**The task**
Transcribe the entire listing below exactly.

**Dataset entries**

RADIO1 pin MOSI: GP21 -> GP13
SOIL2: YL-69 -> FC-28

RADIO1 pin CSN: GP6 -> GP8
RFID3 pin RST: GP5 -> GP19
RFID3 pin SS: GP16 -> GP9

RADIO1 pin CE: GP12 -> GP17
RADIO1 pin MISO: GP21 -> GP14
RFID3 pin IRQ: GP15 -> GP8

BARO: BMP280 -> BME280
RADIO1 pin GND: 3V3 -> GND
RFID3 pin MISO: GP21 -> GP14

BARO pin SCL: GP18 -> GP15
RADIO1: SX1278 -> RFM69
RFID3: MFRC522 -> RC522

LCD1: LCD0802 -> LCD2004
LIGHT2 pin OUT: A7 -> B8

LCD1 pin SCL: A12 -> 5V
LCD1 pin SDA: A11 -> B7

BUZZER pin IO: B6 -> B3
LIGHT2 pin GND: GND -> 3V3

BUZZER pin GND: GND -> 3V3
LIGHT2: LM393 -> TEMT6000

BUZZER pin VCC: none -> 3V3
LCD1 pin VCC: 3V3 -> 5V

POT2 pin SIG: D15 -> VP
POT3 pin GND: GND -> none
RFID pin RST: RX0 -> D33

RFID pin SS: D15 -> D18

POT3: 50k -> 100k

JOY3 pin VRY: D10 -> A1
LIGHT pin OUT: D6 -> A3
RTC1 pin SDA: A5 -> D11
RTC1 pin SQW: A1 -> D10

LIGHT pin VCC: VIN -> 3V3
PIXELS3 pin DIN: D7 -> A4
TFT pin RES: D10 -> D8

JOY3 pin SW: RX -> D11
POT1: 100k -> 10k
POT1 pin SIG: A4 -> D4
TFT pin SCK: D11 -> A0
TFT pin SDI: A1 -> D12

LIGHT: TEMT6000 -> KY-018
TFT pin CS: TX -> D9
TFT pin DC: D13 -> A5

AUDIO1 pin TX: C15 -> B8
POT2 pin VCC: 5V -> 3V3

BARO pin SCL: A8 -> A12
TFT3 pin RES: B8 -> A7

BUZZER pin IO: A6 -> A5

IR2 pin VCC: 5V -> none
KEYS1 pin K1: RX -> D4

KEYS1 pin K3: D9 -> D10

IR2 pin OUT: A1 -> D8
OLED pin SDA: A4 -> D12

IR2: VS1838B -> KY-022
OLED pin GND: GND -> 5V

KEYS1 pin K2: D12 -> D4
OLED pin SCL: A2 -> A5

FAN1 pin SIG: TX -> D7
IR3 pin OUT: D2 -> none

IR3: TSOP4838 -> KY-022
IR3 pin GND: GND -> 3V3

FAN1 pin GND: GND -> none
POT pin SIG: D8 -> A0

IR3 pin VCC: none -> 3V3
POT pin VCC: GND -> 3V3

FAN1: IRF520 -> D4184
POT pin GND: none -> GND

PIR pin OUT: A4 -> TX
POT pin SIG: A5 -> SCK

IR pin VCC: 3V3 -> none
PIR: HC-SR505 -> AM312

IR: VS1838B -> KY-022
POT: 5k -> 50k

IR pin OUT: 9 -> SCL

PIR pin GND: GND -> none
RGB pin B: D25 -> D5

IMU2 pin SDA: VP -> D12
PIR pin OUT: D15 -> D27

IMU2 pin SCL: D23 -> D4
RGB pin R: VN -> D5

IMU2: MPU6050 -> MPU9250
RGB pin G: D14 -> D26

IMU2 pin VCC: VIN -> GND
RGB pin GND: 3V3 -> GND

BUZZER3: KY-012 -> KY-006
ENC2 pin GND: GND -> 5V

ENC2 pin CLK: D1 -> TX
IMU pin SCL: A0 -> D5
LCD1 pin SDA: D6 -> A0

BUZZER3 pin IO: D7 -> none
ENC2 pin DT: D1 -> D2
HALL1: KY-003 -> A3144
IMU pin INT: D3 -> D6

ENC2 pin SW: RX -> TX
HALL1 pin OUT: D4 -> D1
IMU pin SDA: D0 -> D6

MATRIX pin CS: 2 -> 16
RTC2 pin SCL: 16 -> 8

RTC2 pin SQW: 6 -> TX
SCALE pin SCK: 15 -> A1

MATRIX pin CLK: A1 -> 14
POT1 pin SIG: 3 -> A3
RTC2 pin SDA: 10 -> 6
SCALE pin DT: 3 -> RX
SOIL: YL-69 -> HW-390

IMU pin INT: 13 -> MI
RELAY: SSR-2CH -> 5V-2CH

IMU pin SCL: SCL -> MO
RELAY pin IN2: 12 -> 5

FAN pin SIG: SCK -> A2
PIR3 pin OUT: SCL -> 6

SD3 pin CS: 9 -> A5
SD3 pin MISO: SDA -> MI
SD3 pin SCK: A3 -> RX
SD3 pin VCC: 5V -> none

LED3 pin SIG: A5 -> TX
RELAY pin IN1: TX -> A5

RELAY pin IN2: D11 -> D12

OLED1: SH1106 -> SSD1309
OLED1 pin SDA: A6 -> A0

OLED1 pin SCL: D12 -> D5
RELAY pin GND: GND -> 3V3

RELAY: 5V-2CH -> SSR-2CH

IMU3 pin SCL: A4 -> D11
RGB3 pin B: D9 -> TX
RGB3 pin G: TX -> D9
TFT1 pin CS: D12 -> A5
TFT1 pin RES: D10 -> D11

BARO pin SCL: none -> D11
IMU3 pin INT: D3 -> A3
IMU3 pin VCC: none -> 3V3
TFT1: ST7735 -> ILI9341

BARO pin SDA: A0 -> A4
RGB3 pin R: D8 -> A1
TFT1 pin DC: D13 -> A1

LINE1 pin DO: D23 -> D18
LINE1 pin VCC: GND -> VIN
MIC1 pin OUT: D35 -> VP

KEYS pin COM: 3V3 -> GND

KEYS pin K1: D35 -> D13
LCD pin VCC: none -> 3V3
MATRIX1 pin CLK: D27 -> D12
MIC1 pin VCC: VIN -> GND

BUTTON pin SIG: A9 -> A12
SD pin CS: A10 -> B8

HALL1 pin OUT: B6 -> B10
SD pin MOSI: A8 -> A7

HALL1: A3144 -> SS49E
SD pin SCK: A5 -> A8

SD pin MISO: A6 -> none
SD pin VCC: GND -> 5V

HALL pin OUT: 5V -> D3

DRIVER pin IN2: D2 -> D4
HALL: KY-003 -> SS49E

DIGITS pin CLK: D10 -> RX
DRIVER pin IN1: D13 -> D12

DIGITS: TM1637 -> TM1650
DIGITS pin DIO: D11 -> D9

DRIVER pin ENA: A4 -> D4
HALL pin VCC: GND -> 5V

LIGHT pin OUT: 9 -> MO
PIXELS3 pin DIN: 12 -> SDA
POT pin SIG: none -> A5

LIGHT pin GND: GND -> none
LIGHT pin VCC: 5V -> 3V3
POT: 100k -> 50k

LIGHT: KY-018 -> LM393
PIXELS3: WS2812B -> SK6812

**Answer below**
RADIO1 pin MOSI: GP21 -> GP13
SOIL2: YL-69 -> FC-28

RADIO1 pin CSN: GP6 -> GP8
RFID3 pin RST: GP5 -> GP19
RFID3 pin SS: GP16 -> GP9

RADIO1 pin CE: GP12 -> GP17
RADIO1 pin MISO: GP21 -> GP14
RFID3 pin IRQ: GP15 -> GP8

BARO: BMP280 -> BME280
RADIO1 pin GND: 3V3 -> GND
RFID3 pin MISO: GP21 -> GP14

BARO pin SCL: GP18 -> GP15
RADIO1: SX1278 -> RFM69
RFID3: MFRC522 -> RC522

LCD1: LCD0802 -> LCD2004
LIGHT2 pin OUT: A7 -> B8

LCD1 pin SCL: A12 -> 5V
LCD1 pin SDA: A11 -> B7

BUZZER pin IO: B6 -> B3
LIGHT2 pin GND: GND -> 3V3

BUZZER pin GND: GND -> 3V3
LIGHT2: LM393 -> TEMT6000

BUZZER pin VCC: none -> 3V3
LCD1 pin VCC: 3V3 -> 5V

POT2 pin SIG: D15 -> VP
POT3 pin GND: GND -> none
RFID pin RST: RX0 -> D33

RFID pin SS: D15 -> D18

POT3: 50k -> 100k

JOY3 pin VRY: D10 -> A1
LIGHT pin OUT: D6 -> A3
RTC1 pin SDA: A5 -> D11
RTC1 pin SQW: A1 -> D10

LIGHT pin VCC: VIN -> 3V3
PIXELS3 pin DIN: D7 -> A4
TFT pin RES: D10 -> D8

JOY3 pin SW: RX -> D11
POT1: 100k -> 10k
POT1 pin SIG: A4 -> D4
TFT pin SCK: D11 -> A0
TFT pin SDI: A1 -> D12

LIGHT: TEMT6000 -> KY-018
TFT pin CS: TX -> D9
TFT pin DC: D13 -> A5

AUDIO1 pin TX: C15 -> B8
POT2 pin VCC: 5V -> 3V3

BARO pin SCL: A8 -> A12
TFT3 pin RES: B8 -> A7

BUZZER pin IO: A6 -> A5

IR2 pin VCC: 5V -> none
KEYS1 pin K1: RX -> D4

KEYS1 pin K3: D9 -> D10

IR2 pin OUT: A1 -> D8
OLED pin SDA: A4 -> D12

IR2: VS1838B -> KY-022
OLED pin GND: GND -> 5V

KEYS1 pin K2: D12 -> D4
OLED pin SCL: A2 -> A5

FAN1 pin SIG: TX -> D7
IR3 pin OUT: D2 -> none

IR3: TSOP4838 -> KY-022
IR3 pin GND: GND -> 3V3

FAN1 pin GND: GND -> none
POT pin SIG: D8 -> A0

IR3 pin VCC: none -> 3V3
POT pin VCC: GND -> 3V3

FAN1: IRF520 -> D4184
POT pin GND: none -> GND

PIR pin OUT: A4 -> TX
POT pin SIG: A5 -> SCK

IR pin VCC: 3V3 -> none
PIR: HC-SR505 -> AM312

IR: VS1838B -> KY-022
POT: 5k -> 50k

IR pin OUT: 9 -> SCL

PIR pin GND: GND -> none
RGB pin B: D25 -> D5

IMU2 pin SDA: VP -> D12
PIR pin OUT: D15 -> D27

IMU2 pin SCL: D23 -> D4
RGB pin R: VN -> D5

IMU2: MPU6050 -> MPU9250
RGB pin G: D14 -> D26

IMU2 pin VCC: VIN -> GND
RGB pin GND: 3V3 -> GND

BUZZER3: KY-012 -> KY-006
ENC2 pin GND: GND -> 5V

ENC2 pin CLK: D1 -> TX
IMU pin SCL: A0 -> D5
LCD1 pin SDA: D6 -> A0

BUZZER3 pin IO: D7 -> none
ENC2 pin DT: D1 -> D2
HALL1: KY-003 -> A3144
IMU pin INT: D3 -> D6

ENC2 pin SW: RX -> TX
HALL1 pin OUT: D4 -> D1
IMU pin SDA: D0 -> D6

MATRIX pin CS: 2 -> 16
RTC2 pin SCL: 16 -> 8

RTC2 pin SQW: 6 -> TX
SCALE pin SCK: 15 -> A1

MATRIX pin CLK: A1 -> 14
POT1 pin SIG: 3 -> A3
RTC2 pin SDA: 10 -> 6
SCALE pin DT: 3 -> RX
SOIL: YL-69 -> HW-390

IMU pin INT: 13 -> MI
RELAY: SSR-2CH -> 5V-2CH

IMU pin SCL: SCL -> MO
RELAY pin IN2: 12 -> 5

FAN pin SIG: SCK -> A2
PIR3 pin OUT: SCL -> 6

SD3 pin CS: 9 -> A5
SD3 pin MISO: SDA -> MI
SD3 pin SCK: A3 -> RX
SD3 pin VCC: 5V -> none

LED3 pin SIG: A5 -> TX
RELAY pin IN1: TX -> A5

RELAY pin IN2: D11 -> D12

OLED1: SH1106 -> SSD1309
OLED1 pin SDA: A6 -> A0

OLED1 pin SCL: D12 -> D5
RELAY pin GND: GND -> 3V3

RELAY: 5V-2CH -> SSR-2CH

IMU3 pin SCL: A4 -> D11
RGB3 pin B: D9 -> TX
RGB3 pin G: TX -> D9
TFT1 pin CS: D12 -> A5
TFT1 pin RES: D10 -> D11

BARO pin SCL: none -> D11
IMU3 pin INT: D3 -> A3
IMU3 pin VCC: none -> 3V3
TFT1: ST7735 -> ILI9341

BARO pin SDA: A0 -> A4
RGB3 pin R: D8 -> A1
TFT1 pin DC: D13 -> A1

LINE1 pin DO: D23 -> D18
LINE1 pin VCC: GND -> VIN
MIC1 pin OUT: D35 -> VP

KEYS pin COM: 3V3 -> GND

KEYS pin K1: D35 -> D13
LCD pin VCC: none -> 3V3
MATRIX1 pin CLK: D27 -> D12
MIC1 pin VCC: VIN -> GND

BUTTON pin SIG: A9 -> A12
SD pin CS: A10 -> B8

HALL1 pin OUT: B6 -> B10
SD pin MOSI: A8 -> A7

HALL1: A3144 -> SS49E
SD pin SCK: A5 -> A8

SD pin MISO: A6 -> none
SD pin VCC: GND -> 5V

HALL pin OUT: 5V -> D3

DRIVER pin IN2: D2 -> D4
HALL: KY-003 -> SS49E

DIGITS pin CLK: D10 -> RX
DRIVER pin IN1: D13 -> D12

DIGITS: TM1637 -> TM1650
DIGITS pin DIO: D11 -> D9

DRIVER pin ENA: A4 -> D4
HALL pin VCC: GND -> 5V

LIGHT pin OUT: 9 -> MO
PIXELS3 pin DIN: 12 -> SDA
POT pin SIG: none -> A5

LIGHT pin GND: GND -> none
LIGHT pin VCC: 5V -> 3V3
POT: 100k -> 50k

LIGHT: KY-018 -> LM393
PIXELS3: WS2812B -> SK6812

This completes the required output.